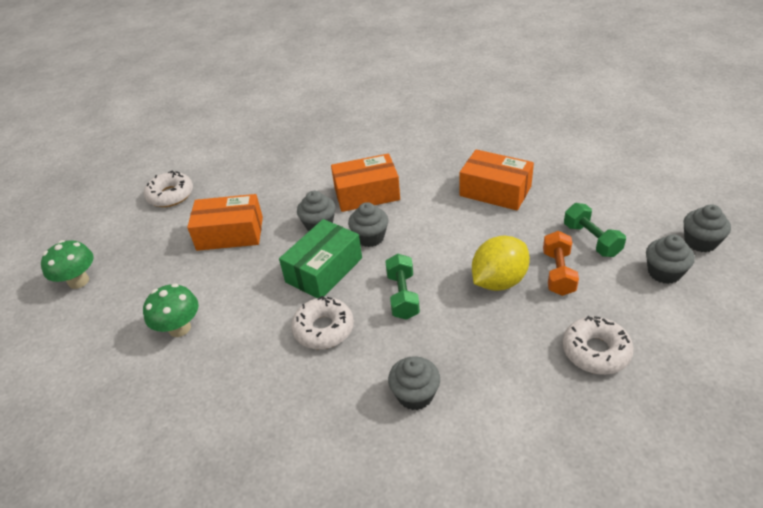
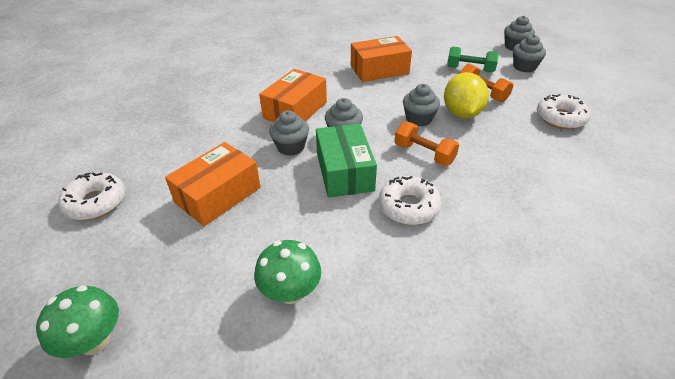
camera: 50 degrees left, 0 degrees up
(402, 296) = (424, 154): green dumbbell -> orange dumbbell
(415, 395) = (525, 201): grey cupcake -> grey cupcake (418, 119)

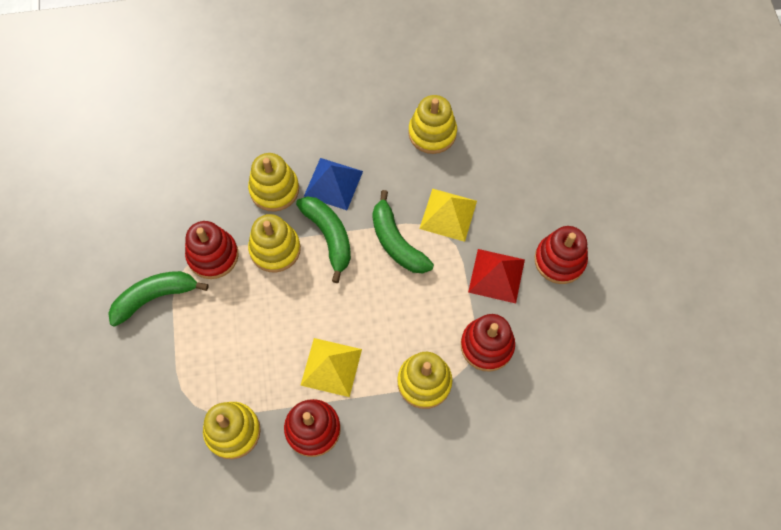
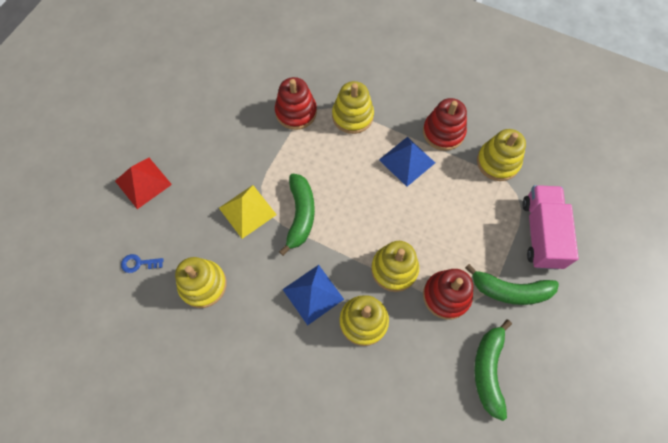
camera: 145 degrees left, 0 degrees up
(149, 376) = (541, 233): none -> pink truck
(329, 236) = (346, 252): green banana -> green banana (488, 370)
(331, 367) = (407, 161): yellow pyramid -> blue pyramid
(496, 275) = (252, 149): red pyramid -> red pyramid (143, 182)
(500, 115) = (139, 263): none -> blue key
(559, 260) = (202, 132): red stacking toy -> none

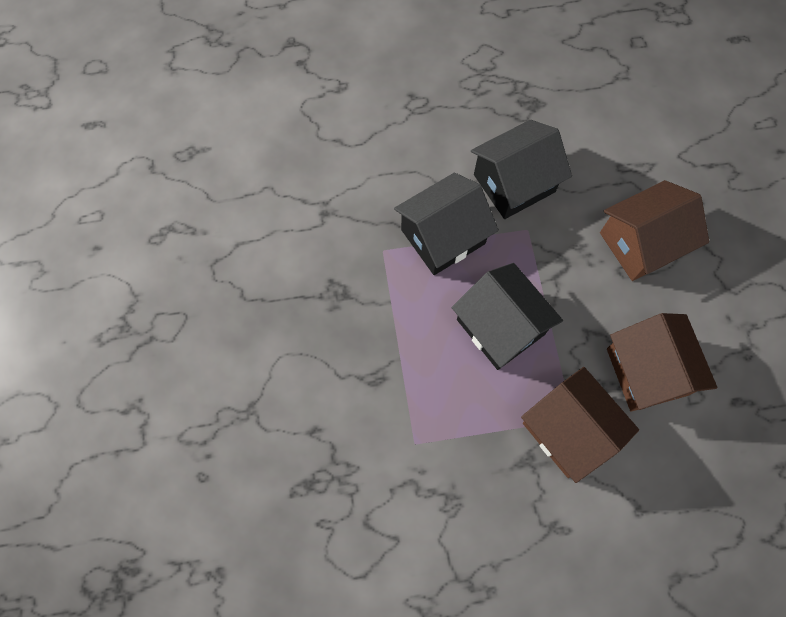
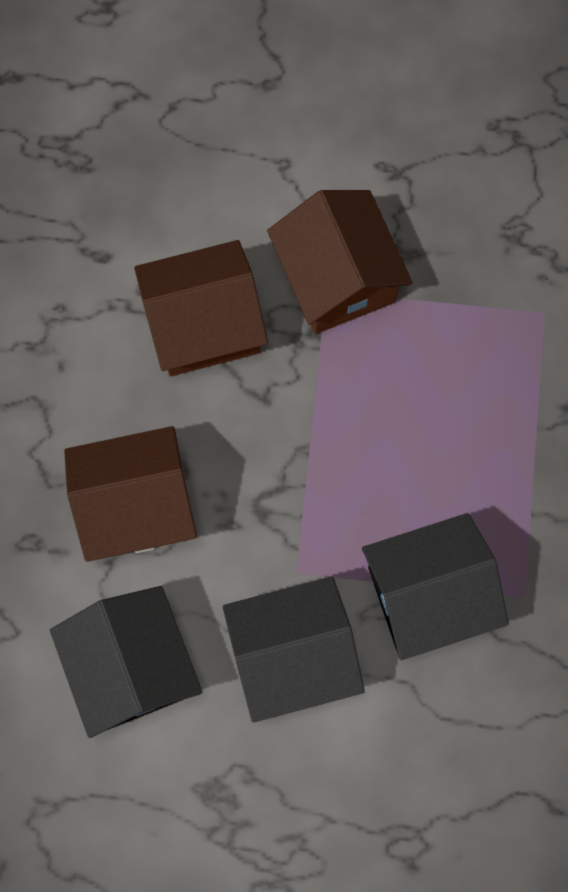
camera: 165 degrees left, 5 degrees up
(500, 327) = (384, 436): black house -> black house (132, 667)
(647, 371) = (204, 324): brown house -> brown house turned 75 degrees clockwise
- - - - -
» **Goal of the exercise**
Above are the records; copy every one of them exactly and omit the images.

» **Task answer**
camera: 50 degrees left, 0 degrees up
(402, 296) = (424, 154): green dumbbell -> orange dumbbell
(415, 395) = (525, 201): grey cupcake -> grey cupcake (418, 119)

camera: 145 degrees left, 0 degrees up
(149, 376) = (541, 233): none -> pink truck
(329, 236) = (346, 252): green banana -> green banana (488, 370)
(331, 367) = (407, 161): yellow pyramid -> blue pyramid
(496, 275) = (252, 149): red pyramid -> red pyramid (143, 182)
(500, 115) = (139, 263): none -> blue key
(559, 260) = (202, 132): red stacking toy -> none

camera: 165 degrees left, 5 degrees up
(500, 327) = (384, 436): black house -> black house (132, 667)
(647, 371) = (204, 324): brown house -> brown house turned 75 degrees clockwise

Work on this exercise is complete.